▸ Records shown:

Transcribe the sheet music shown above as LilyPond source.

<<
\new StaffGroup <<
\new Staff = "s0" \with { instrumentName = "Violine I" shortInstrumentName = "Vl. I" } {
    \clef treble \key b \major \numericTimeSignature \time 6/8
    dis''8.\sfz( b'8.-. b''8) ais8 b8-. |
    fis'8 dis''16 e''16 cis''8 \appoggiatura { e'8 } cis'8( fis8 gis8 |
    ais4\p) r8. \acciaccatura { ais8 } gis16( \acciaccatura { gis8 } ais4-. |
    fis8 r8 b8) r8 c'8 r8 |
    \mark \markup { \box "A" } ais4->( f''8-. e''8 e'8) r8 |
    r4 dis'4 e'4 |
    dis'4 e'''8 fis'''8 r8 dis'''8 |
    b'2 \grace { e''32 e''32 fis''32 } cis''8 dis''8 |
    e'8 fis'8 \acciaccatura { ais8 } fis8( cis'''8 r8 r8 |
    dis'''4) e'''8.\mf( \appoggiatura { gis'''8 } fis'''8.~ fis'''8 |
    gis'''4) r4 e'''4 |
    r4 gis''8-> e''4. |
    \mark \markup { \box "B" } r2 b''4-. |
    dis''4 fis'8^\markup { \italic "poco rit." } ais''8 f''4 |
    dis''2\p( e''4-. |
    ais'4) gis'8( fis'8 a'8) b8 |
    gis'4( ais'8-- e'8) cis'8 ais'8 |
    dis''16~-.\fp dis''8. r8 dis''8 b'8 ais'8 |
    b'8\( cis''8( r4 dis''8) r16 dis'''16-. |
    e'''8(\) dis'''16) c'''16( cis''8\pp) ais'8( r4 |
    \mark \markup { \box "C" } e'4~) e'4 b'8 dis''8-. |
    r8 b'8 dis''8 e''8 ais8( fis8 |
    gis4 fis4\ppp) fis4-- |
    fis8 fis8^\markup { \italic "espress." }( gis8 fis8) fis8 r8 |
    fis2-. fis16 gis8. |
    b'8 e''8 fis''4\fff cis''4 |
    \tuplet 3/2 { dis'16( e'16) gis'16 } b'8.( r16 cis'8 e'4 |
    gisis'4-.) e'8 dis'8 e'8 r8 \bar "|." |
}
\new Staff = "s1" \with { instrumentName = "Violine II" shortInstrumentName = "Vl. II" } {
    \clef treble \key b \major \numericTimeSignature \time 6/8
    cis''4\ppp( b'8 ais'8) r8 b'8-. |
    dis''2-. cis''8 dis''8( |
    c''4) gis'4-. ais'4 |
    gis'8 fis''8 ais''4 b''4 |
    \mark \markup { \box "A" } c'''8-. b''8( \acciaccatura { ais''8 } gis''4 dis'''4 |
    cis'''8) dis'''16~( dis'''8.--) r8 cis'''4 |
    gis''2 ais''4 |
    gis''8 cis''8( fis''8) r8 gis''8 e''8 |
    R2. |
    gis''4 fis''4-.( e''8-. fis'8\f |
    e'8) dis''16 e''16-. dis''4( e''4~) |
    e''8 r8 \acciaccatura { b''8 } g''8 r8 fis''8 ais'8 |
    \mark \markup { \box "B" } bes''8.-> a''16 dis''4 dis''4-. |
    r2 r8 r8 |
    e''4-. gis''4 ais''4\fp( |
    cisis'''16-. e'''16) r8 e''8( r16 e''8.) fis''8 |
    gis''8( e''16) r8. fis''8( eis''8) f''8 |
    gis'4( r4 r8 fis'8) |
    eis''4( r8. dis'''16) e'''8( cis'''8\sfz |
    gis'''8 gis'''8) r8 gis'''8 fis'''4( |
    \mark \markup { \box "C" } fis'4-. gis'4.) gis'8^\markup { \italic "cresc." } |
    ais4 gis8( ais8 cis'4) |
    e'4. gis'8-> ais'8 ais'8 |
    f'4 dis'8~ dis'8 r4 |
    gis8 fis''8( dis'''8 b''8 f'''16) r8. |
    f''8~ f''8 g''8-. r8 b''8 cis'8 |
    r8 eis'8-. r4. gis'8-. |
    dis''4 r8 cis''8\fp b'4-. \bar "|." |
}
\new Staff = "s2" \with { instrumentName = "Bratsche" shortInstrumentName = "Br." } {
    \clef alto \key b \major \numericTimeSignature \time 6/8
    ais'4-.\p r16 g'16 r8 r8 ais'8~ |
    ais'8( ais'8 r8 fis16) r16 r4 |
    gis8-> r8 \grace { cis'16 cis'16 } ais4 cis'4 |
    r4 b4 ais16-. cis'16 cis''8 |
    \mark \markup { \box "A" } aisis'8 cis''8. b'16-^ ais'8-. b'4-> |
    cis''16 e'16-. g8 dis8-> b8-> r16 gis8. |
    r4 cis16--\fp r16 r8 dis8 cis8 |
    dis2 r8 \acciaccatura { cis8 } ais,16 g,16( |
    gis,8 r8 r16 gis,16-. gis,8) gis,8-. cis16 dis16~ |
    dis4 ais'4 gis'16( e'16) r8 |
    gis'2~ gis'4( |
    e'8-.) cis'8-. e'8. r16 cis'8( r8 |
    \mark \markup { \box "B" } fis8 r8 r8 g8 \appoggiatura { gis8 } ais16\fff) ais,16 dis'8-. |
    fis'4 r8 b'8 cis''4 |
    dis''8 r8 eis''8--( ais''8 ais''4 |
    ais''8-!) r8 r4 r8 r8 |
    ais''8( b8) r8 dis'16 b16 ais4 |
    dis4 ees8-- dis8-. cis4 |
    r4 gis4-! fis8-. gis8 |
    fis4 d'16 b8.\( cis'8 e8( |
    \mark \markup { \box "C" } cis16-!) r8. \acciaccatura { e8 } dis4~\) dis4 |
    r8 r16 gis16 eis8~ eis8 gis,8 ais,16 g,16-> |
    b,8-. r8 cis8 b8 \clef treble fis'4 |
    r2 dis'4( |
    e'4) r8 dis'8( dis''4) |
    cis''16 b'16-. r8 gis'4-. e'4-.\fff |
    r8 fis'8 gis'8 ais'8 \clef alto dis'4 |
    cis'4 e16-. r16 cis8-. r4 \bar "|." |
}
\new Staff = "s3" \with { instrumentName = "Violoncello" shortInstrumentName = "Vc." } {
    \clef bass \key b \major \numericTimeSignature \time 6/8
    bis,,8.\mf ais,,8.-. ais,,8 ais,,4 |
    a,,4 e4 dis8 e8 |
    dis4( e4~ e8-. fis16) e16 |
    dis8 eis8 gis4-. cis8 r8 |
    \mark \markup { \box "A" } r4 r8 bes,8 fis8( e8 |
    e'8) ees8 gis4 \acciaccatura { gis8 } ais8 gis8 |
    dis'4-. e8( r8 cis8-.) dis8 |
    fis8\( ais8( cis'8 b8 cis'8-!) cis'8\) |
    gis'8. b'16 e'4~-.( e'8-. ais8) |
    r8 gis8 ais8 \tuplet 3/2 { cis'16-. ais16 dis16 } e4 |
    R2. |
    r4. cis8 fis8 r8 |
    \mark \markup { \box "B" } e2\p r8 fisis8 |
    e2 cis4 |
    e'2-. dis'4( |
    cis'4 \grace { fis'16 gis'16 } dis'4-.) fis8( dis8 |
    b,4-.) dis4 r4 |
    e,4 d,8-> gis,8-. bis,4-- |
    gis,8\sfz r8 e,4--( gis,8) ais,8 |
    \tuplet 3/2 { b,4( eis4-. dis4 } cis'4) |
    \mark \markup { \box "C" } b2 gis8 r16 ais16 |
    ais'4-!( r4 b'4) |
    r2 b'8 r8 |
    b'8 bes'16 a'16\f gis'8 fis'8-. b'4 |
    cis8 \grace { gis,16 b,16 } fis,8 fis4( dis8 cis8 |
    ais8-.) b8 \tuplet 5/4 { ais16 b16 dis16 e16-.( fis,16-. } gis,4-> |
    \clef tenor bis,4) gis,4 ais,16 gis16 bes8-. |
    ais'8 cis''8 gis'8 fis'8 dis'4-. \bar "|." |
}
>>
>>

▸ Stated problem:
Pick out every line in the listing that contains the string "instrumentName", matching uppercase and lowercase letters exactly, and copy each one.

▸ Exercise output:
\new Staff = "s0" \with { instrumentName = "Violine I" shortInstrumentName = "Vl. I" } {
\new Staff = "s1" \with { instrumentName = "Violine II" shortInstrumentName = "Vl. II" } {
\new Staff = "s2" \with { instrumentName = "Bratsche" shortInstrumentName = "Br." } {
\new Staff = "s3" \with { instrumentName = "Violoncello" shortInstrumentName = "Vc." } {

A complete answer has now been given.